"""
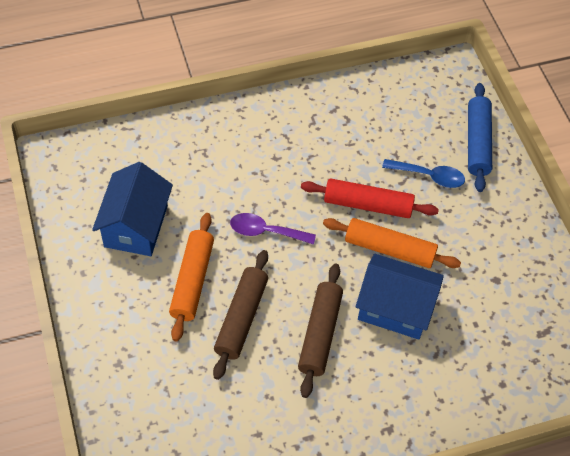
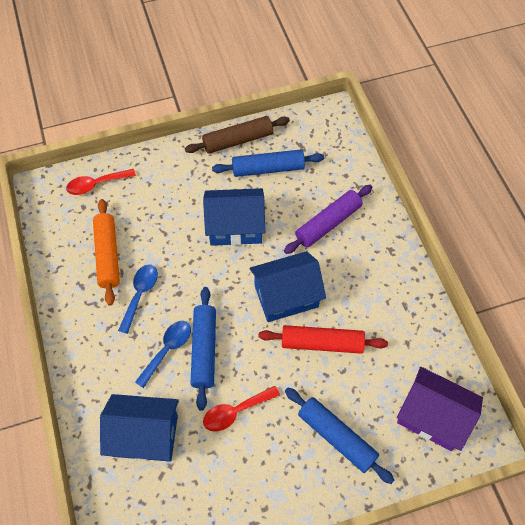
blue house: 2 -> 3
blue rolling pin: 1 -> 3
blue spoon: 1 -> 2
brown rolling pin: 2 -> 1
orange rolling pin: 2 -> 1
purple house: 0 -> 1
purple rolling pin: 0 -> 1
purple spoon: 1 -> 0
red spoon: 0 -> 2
"""
▶ **Action item**:
Please set down the data above exactly as given, leaving every picture out.

▶ **Result**:
blue house: 2 -> 3
blue rolling pin: 1 -> 3
blue spoon: 1 -> 2
brown rolling pin: 2 -> 1
orange rolling pin: 2 -> 1
purple house: 0 -> 1
purple rolling pin: 0 -> 1
purple spoon: 1 -> 0
red spoon: 0 -> 2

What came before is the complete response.